> AIM OF THE EXERCISE
Your answer is the lines below, exactly, from the one that contains "(771, 122) = (586, 125): none" through the one that contains "(441, 140) = (226, 259): green", both included.

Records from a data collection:
== == ==

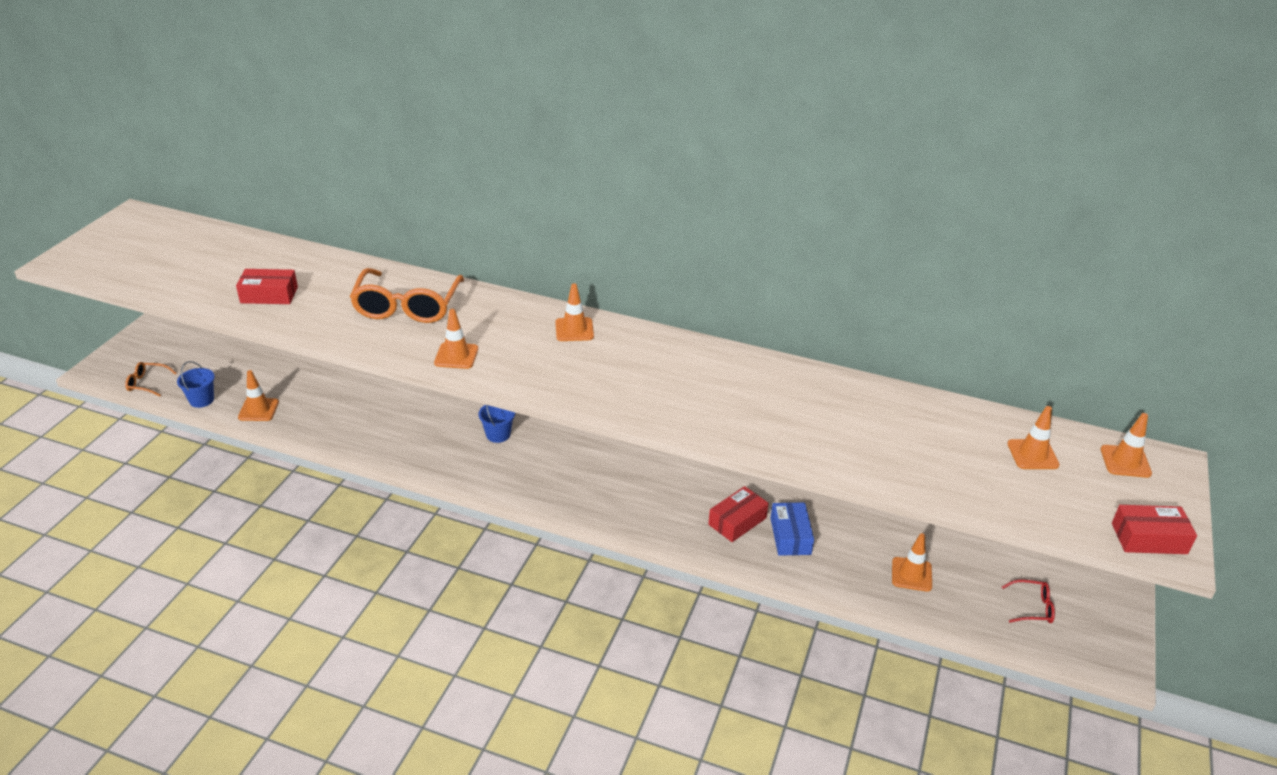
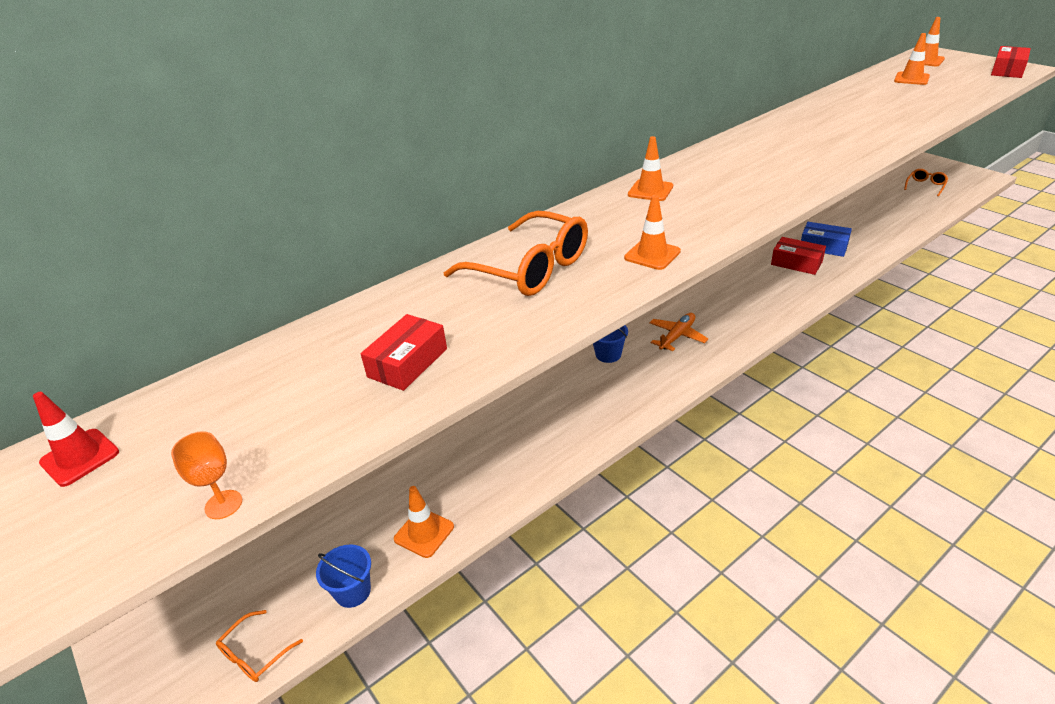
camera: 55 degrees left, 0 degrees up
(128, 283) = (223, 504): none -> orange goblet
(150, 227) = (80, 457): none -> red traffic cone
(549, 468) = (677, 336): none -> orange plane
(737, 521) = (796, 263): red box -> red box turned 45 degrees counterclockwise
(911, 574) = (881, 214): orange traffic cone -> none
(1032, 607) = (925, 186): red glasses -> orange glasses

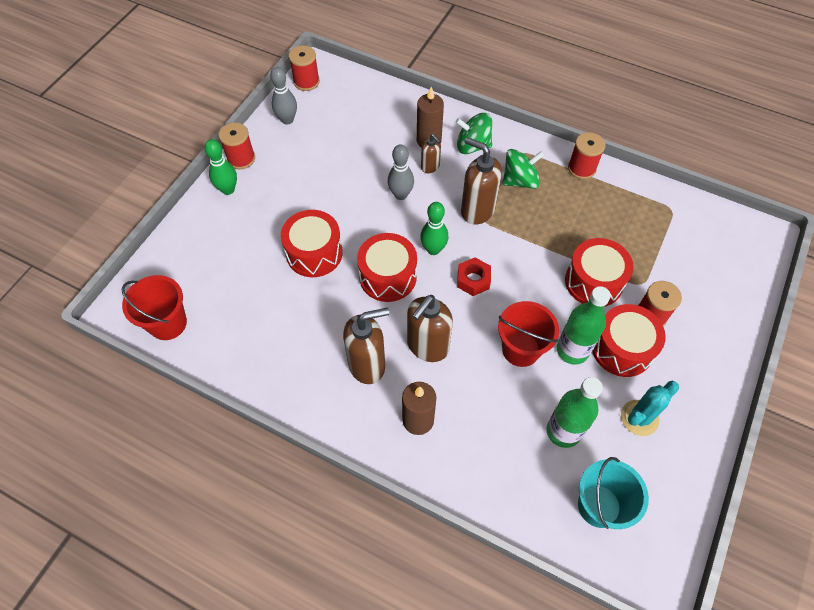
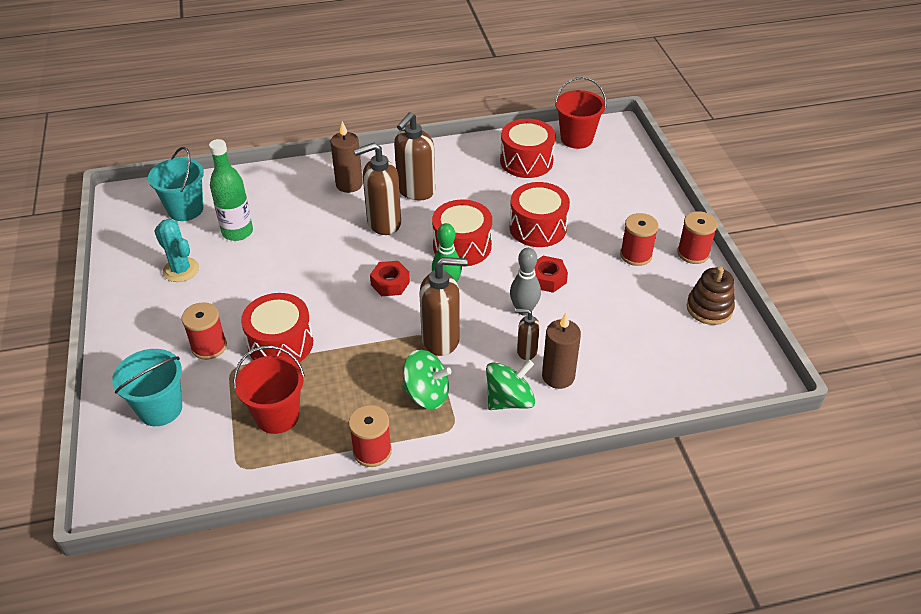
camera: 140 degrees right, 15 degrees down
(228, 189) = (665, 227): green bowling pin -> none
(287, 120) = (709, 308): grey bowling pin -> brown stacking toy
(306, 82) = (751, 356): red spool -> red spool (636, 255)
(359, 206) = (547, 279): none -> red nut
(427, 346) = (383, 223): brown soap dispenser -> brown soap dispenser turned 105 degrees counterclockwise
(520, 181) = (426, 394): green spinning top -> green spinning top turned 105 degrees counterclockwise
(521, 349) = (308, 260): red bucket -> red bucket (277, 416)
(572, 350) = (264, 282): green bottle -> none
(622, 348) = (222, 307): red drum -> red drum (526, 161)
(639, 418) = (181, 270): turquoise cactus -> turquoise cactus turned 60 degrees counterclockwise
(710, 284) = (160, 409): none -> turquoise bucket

== == ==

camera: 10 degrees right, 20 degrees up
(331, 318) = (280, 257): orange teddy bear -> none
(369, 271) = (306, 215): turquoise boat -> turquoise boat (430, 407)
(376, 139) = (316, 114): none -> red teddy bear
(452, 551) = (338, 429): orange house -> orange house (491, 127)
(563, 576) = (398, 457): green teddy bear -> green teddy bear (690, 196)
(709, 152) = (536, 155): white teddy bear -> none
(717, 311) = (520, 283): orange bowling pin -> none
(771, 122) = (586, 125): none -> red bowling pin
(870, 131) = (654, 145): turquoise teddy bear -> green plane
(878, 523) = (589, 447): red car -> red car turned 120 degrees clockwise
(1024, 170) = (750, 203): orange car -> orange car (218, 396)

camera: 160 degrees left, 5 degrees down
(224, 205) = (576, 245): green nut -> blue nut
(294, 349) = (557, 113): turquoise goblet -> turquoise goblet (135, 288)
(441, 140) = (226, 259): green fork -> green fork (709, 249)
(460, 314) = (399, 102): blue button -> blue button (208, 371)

== == ==

> OUTPUT FOR THIS EXERCISE
(771, 122) = (586, 125): none -> red bowling pin
(870, 131) = (654, 145): turquoise teddy bear -> green plane
(878, 523) = (589, 447): red car -> red car turned 120 degrees clockwise
(1024, 170) = (750, 203): orange car -> orange car (218, 396)

camera: 160 degrees left, 5 degrees down
(224, 205) = (576, 245): green nut -> blue nut
(294, 349) = (557, 113): turquoise goblet -> turquoise goblet (135, 288)
(441, 140) = (226, 259): green fork -> green fork (709, 249)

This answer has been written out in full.